Objective:
Report every line in the items below that contains the string "grace", copying each such line in full. Case counts, so a line matches only if the letters' case is the same.

Data entries:
□ □ □

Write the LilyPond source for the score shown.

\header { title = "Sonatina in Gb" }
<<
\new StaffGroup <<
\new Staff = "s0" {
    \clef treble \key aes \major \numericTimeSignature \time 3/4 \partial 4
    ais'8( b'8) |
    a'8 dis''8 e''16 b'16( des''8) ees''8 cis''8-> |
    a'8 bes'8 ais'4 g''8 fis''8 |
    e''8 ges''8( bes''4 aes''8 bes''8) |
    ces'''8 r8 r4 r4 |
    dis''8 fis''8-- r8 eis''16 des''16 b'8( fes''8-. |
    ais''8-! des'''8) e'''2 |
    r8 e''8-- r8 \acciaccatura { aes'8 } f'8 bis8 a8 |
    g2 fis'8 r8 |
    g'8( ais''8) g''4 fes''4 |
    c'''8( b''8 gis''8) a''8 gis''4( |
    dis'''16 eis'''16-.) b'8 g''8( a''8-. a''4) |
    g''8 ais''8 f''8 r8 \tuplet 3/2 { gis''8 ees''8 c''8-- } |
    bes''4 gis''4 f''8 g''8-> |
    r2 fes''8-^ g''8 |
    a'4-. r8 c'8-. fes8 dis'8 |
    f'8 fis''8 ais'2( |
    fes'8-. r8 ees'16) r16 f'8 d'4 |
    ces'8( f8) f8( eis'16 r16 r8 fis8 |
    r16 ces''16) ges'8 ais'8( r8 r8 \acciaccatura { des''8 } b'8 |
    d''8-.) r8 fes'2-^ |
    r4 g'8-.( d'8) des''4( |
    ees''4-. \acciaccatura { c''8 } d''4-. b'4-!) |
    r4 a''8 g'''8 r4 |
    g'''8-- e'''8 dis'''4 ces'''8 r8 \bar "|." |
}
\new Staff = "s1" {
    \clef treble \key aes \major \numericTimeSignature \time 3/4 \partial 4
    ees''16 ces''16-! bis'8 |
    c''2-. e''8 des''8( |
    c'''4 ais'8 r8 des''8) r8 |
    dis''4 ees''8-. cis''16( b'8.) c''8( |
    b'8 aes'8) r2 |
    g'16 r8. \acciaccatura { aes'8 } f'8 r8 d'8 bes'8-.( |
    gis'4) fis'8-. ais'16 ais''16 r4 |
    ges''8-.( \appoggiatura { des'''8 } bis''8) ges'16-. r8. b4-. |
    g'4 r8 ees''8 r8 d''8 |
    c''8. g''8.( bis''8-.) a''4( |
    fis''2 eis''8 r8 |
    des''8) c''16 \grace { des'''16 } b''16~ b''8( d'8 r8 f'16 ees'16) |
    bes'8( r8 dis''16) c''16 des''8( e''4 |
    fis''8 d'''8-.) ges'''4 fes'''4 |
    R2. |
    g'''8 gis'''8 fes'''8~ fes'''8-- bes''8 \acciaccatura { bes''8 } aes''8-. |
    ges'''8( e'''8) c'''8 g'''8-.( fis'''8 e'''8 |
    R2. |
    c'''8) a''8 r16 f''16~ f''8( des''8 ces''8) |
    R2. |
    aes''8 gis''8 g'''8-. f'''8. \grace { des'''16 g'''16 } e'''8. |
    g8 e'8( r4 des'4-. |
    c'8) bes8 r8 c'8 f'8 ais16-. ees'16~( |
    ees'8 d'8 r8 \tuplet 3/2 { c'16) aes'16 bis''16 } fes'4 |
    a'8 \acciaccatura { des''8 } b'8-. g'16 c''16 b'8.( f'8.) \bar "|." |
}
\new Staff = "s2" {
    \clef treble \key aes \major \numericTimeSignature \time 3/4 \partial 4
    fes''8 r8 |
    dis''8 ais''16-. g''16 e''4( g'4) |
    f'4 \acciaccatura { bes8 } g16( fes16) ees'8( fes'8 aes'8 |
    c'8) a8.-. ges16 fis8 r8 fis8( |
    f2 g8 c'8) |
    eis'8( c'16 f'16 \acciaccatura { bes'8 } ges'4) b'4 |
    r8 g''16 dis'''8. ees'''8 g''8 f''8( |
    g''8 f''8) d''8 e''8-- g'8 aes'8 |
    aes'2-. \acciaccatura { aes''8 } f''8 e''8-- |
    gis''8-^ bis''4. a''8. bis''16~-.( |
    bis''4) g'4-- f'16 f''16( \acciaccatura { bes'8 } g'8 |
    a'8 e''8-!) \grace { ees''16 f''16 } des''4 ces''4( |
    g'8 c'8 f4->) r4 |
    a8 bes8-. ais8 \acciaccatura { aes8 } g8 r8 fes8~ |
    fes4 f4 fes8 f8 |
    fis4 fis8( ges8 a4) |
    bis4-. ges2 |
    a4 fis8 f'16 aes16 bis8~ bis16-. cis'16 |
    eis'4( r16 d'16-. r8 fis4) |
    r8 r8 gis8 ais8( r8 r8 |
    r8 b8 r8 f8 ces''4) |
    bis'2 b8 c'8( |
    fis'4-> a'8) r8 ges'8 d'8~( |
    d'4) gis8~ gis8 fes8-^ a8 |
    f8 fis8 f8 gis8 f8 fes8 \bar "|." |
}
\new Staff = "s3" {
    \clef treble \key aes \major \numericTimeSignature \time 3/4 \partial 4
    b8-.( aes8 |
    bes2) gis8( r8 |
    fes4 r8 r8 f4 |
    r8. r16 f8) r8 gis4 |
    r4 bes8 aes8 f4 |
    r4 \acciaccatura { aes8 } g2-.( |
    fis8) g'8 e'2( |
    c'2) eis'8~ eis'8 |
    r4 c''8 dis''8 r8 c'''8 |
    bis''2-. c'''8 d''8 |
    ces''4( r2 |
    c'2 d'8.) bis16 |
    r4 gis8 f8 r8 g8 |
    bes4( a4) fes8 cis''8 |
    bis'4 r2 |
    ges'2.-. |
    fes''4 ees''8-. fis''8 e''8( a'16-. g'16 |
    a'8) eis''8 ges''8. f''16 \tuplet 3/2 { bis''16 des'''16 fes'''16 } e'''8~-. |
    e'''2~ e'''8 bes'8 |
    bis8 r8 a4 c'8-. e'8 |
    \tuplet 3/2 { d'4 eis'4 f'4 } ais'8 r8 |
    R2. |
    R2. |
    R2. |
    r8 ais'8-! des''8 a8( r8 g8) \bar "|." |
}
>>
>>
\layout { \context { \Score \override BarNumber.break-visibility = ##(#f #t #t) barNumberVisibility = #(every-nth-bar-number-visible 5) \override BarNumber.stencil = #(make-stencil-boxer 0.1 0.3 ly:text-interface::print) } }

□ □ □

Solution to this problem:
    des''8) c''16 \grace { des'''16 } b''16~ b''8( d'8 r8 f'16 ees'16) |
    aes''8 gis''8 g'''8-. f'''8. \grace { des'''16 g'''16 } e'''8. |
    a'8 e''8-!) \grace { ees''16 f''16 } des''4 ces''4( |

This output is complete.